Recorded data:
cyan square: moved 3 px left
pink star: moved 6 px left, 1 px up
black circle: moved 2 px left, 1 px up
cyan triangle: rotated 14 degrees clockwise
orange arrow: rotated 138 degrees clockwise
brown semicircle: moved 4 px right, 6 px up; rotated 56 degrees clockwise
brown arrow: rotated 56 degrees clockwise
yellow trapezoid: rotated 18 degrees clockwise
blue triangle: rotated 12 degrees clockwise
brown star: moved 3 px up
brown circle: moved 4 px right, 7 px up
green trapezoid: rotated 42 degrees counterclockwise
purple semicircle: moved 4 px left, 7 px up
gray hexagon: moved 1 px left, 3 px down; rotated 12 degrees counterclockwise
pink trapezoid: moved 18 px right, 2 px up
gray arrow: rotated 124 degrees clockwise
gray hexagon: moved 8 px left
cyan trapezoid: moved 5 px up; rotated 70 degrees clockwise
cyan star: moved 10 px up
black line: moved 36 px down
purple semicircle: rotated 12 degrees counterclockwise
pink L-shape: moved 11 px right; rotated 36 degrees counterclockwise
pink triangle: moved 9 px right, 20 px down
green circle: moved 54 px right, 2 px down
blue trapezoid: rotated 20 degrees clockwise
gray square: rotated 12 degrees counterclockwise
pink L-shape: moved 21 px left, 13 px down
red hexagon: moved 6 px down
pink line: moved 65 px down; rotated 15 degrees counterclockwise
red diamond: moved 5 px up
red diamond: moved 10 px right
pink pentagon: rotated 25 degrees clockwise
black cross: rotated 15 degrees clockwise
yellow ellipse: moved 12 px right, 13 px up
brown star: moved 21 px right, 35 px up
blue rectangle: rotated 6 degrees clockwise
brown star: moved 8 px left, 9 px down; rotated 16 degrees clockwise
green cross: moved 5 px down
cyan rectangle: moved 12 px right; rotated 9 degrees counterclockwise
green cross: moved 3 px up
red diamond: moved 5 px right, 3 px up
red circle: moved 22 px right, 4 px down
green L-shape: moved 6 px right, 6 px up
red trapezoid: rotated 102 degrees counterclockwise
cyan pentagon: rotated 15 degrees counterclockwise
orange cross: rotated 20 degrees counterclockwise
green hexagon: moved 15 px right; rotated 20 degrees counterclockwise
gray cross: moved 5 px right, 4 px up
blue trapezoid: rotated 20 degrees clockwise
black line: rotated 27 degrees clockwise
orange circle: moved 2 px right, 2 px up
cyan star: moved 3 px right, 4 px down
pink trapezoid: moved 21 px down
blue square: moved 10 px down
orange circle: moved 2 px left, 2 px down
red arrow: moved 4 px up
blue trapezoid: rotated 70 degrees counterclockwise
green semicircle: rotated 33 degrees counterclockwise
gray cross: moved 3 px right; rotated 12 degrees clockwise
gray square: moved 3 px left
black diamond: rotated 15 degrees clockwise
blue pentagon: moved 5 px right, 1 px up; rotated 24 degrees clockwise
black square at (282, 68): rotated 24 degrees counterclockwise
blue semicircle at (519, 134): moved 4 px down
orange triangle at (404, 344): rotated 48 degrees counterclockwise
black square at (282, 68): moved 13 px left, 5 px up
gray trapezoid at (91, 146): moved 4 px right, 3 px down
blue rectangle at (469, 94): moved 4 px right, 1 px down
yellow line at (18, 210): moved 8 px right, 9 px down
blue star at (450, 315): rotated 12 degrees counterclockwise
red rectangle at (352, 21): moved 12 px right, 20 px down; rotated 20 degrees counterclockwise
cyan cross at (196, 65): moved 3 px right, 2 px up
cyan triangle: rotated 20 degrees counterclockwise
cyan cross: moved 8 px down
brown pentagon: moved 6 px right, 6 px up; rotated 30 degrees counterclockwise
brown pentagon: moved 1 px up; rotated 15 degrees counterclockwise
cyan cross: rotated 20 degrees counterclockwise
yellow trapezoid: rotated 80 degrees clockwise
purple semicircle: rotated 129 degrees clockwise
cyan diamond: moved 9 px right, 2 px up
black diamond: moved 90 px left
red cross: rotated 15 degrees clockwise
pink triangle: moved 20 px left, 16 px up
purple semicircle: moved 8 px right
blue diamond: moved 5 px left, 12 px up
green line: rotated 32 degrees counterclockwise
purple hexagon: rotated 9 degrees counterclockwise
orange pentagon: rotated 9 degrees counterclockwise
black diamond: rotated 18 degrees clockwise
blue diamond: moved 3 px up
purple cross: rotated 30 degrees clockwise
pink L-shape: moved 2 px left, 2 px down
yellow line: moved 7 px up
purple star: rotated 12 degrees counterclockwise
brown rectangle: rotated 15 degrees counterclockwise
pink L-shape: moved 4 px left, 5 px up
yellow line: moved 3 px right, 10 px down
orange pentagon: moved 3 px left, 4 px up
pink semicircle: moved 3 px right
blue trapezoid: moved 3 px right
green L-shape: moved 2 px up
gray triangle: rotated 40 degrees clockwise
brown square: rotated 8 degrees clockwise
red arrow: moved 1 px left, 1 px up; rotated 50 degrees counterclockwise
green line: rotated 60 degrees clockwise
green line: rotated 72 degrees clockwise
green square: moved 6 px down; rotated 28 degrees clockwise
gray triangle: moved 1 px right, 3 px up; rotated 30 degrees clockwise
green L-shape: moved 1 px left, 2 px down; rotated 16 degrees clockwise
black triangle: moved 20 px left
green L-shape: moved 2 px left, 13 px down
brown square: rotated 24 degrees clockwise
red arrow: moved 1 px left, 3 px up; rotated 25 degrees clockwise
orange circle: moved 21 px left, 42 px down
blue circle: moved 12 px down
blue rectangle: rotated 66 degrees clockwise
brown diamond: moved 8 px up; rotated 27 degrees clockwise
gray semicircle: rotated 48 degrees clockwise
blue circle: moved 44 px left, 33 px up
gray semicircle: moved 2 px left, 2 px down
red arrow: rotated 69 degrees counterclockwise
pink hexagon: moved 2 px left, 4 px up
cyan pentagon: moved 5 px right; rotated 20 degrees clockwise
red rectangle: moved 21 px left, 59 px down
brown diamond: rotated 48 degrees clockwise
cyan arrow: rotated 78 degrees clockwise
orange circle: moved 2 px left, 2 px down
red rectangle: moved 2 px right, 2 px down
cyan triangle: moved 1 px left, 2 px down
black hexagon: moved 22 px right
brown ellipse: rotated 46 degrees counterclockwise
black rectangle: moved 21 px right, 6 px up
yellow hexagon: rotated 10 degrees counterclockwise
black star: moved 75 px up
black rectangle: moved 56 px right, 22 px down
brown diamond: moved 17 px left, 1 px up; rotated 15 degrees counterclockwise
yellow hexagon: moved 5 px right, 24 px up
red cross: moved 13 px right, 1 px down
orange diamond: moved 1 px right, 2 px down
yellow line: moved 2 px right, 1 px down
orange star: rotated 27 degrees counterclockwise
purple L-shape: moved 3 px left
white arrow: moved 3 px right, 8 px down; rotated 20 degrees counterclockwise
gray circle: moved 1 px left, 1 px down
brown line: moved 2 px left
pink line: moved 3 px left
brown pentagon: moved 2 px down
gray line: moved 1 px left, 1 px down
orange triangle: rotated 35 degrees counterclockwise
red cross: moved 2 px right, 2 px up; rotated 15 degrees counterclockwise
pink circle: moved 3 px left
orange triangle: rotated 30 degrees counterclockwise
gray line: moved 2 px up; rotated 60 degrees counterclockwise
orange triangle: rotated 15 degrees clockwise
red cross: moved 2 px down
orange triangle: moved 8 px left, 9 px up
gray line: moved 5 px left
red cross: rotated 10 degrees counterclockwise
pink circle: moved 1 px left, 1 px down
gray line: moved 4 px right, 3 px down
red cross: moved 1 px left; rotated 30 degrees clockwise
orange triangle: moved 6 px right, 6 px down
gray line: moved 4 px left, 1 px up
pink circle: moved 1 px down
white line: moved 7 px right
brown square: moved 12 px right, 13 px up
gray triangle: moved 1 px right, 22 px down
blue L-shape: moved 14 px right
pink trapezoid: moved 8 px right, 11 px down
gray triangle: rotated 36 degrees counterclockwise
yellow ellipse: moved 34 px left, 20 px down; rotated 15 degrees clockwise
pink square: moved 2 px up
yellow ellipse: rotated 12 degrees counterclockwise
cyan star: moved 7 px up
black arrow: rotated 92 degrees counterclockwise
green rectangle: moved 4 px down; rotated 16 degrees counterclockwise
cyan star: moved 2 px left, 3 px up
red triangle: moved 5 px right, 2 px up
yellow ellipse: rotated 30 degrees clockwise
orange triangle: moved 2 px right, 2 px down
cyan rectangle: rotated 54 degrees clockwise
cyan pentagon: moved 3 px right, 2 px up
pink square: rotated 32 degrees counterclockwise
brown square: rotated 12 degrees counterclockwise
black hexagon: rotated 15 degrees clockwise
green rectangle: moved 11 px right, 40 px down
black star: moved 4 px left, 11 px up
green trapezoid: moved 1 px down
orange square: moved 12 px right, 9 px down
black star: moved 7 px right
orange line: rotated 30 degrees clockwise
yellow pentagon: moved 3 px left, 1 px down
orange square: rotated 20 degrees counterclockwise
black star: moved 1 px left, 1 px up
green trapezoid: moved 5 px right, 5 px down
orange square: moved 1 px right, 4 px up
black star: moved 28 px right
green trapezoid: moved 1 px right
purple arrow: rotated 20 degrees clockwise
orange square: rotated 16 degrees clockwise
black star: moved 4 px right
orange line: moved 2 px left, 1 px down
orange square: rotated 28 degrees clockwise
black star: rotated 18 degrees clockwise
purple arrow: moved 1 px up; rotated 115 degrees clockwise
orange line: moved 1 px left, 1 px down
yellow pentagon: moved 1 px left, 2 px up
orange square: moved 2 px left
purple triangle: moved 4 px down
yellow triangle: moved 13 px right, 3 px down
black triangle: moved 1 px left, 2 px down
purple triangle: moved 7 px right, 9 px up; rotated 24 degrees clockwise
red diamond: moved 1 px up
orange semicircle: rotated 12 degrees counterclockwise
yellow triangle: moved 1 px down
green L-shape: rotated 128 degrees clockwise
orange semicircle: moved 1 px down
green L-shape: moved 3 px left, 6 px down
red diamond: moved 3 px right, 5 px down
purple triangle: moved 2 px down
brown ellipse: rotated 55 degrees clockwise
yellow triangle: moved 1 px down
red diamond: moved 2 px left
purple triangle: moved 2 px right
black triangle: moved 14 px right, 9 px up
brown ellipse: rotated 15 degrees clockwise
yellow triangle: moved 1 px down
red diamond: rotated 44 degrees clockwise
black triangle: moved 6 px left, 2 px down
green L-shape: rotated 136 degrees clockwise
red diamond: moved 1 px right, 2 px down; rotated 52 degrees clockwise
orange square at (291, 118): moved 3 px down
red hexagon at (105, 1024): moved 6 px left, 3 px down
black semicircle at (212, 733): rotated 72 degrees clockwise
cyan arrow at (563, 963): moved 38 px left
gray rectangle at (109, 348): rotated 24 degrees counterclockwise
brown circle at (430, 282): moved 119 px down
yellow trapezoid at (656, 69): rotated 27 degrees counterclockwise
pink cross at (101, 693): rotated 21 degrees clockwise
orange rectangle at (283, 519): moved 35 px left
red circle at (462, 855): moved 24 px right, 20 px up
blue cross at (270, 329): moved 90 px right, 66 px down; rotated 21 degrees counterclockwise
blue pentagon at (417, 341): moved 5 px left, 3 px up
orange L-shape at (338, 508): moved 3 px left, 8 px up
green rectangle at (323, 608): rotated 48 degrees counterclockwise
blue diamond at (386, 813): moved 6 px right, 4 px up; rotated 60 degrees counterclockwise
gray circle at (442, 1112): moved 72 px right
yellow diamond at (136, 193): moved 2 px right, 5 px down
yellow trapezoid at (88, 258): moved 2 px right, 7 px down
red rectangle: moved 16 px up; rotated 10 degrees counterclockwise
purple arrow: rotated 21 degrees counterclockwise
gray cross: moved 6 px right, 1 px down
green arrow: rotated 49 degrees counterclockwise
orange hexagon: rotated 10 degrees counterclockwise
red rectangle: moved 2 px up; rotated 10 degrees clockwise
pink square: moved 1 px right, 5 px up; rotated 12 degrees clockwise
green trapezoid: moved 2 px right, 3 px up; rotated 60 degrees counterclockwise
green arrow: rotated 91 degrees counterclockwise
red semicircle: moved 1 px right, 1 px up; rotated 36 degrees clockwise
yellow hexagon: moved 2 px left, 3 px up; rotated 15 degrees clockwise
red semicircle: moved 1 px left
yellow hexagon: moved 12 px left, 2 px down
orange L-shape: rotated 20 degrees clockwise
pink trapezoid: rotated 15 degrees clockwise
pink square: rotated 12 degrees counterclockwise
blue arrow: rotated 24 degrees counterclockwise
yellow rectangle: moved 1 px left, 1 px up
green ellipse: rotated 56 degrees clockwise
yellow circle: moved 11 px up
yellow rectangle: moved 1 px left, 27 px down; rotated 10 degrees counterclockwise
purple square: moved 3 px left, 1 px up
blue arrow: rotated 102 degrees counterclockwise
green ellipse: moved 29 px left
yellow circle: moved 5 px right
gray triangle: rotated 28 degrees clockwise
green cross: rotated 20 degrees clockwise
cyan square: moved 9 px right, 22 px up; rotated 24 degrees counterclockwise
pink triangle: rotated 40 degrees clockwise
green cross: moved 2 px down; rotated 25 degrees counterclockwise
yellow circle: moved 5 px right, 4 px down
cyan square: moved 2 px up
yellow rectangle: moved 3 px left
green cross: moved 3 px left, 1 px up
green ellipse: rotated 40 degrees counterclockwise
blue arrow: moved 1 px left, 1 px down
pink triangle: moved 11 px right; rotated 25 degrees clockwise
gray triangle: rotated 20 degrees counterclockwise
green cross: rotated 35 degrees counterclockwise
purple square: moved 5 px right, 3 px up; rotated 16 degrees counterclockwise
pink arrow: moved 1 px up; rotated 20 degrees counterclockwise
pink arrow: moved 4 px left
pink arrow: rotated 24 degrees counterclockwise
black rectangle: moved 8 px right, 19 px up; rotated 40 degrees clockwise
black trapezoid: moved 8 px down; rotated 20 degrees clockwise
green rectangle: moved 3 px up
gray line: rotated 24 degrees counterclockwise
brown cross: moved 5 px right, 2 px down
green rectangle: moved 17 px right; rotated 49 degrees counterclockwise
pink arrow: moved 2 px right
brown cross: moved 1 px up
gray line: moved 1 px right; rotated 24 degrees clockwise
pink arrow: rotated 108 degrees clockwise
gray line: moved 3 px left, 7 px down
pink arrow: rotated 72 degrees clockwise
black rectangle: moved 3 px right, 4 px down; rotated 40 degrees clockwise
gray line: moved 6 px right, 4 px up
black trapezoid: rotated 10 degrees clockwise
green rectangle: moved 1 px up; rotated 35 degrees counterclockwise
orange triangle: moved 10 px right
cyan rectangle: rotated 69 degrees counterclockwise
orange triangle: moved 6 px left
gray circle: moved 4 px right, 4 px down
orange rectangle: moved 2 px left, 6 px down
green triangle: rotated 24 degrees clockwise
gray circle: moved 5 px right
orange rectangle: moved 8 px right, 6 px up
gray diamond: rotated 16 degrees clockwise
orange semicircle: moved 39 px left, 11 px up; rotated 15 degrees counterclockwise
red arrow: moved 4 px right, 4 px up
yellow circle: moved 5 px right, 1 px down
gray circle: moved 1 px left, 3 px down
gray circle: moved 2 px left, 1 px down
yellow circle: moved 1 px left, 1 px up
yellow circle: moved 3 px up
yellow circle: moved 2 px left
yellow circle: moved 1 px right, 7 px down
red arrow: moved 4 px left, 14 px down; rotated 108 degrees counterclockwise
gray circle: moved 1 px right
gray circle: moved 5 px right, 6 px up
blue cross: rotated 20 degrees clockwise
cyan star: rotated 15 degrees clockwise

◆ **Challenge**
Print the lines above word for word, starting with the first and ending with the line that contains "brown semicircle: moved", including that line.

◆ **Solution to this problem**
cyan square: moved 3 px left
pink star: moved 6 px left, 1 px up
black circle: moved 2 px left, 1 px up
cyan triangle: rotated 14 degrees clockwise
orange arrow: rotated 138 degrees clockwise
brown semicircle: moved 4 px right, 6 px up; rotated 56 degrees clockwise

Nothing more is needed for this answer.